• [Source information]
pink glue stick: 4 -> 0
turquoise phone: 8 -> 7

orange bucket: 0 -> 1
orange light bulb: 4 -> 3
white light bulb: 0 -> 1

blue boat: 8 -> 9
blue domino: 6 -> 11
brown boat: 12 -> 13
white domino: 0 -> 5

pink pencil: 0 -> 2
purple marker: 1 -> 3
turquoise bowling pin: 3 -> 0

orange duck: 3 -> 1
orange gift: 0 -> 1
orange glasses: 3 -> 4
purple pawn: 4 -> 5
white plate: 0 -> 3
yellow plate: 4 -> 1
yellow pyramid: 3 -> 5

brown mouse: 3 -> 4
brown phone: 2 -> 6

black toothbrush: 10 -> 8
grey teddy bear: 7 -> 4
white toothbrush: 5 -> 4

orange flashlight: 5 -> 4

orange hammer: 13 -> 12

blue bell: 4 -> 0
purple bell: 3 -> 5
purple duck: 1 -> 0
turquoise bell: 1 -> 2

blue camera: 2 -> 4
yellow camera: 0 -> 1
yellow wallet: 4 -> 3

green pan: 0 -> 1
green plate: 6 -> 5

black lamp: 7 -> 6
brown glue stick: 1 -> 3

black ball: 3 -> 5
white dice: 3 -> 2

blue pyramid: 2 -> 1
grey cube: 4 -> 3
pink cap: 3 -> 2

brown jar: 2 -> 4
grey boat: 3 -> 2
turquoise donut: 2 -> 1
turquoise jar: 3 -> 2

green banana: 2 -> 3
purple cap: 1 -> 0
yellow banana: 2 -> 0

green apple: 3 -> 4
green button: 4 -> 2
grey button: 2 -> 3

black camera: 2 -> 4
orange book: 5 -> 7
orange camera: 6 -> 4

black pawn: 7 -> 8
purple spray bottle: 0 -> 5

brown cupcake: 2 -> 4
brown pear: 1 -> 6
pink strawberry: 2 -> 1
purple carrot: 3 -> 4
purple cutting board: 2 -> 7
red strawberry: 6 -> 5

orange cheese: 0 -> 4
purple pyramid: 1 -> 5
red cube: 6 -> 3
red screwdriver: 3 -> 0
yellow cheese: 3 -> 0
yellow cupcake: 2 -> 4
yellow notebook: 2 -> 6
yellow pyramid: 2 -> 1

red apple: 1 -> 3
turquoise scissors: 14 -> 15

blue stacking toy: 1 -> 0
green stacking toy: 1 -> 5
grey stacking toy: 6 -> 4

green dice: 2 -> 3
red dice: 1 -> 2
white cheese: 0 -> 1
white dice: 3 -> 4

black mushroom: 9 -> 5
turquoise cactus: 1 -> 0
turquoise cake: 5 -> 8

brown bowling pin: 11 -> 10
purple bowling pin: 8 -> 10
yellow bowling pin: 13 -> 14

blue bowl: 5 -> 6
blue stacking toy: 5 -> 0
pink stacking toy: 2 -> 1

• [Task objective] All of the records above are to be returned exactly as they stand.

• [Result of the exercise]
pink glue stick: 4 -> 0
turquoise phone: 8 -> 7

orange bucket: 0 -> 1
orange light bulb: 4 -> 3
white light bulb: 0 -> 1

blue boat: 8 -> 9
blue domino: 6 -> 11
brown boat: 12 -> 13
white domino: 0 -> 5

pink pencil: 0 -> 2
purple marker: 1 -> 3
turquoise bowling pin: 3 -> 0

orange duck: 3 -> 1
orange gift: 0 -> 1
orange glasses: 3 -> 4
purple pawn: 4 -> 5
white plate: 0 -> 3
yellow plate: 4 -> 1
yellow pyramid: 3 -> 5

brown mouse: 3 -> 4
brown phone: 2 -> 6

black toothbrush: 10 -> 8
grey teddy bear: 7 -> 4
white toothbrush: 5 -> 4

orange flashlight: 5 -> 4

orange hammer: 13 -> 12

blue bell: 4 -> 0
purple bell: 3 -> 5
purple duck: 1 -> 0
turquoise bell: 1 -> 2

blue camera: 2 -> 4
yellow camera: 0 -> 1
yellow wallet: 4 -> 3

green pan: 0 -> 1
green plate: 6 -> 5

black lamp: 7 -> 6
brown glue stick: 1 -> 3

black ball: 3 -> 5
white dice: 3 -> 2

blue pyramid: 2 -> 1
grey cube: 4 -> 3
pink cap: 3 -> 2

brown jar: 2 -> 4
grey boat: 3 -> 2
turquoise donut: 2 -> 1
turquoise jar: 3 -> 2

green banana: 2 -> 3
purple cap: 1 -> 0
yellow banana: 2 -> 0

green apple: 3 -> 4
green button: 4 -> 2
grey button: 2 -> 3

black camera: 2 -> 4
orange book: 5 -> 7
orange camera: 6 -> 4

black pawn: 7 -> 8
purple spray bottle: 0 -> 5

brown cupcake: 2 -> 4
brown pear: 1 -> 6
pink strawberry: 2 -> 1
purple carrot: 3 -> 4
purple cutting board: 2 -> 7
red strawberry: 6 -> 5

orange cheese: 0 -> 4
purple pyramid: 1 -> 5
red cube: 6 -> 3
red screwdriver: 3 -> 0
yellow cheese: 3 -> 0
yellow cupcake: 2 -> 4
yellow notebook: 2 -> 6
yellow pyramid: 2 -> 1

red apple: 1 -> 3
turquoise scissors: 14 -> 15

blue stacking toy: 1 -> 0
green stacking toy: 1 -> 5
grey stacking toy: 6 -> 4

green dice: 2 -> 3
red dice: 1 -> 2
white cheese: 0 -> 1
white dice: 3 -> 4

black mushroom: 9 -> 5
turquoise cactus: 1 -> 0
turquoise cake: 5 -> 8

brown bowling pin: 11 -> 10
purple bowling pin: 8 -> 10
yellow bowling pin: 13 -> 14

blue bowl: 5 -> 6
blue stacking toy: 5 -> 0
pink stacking toy: 2 -> 1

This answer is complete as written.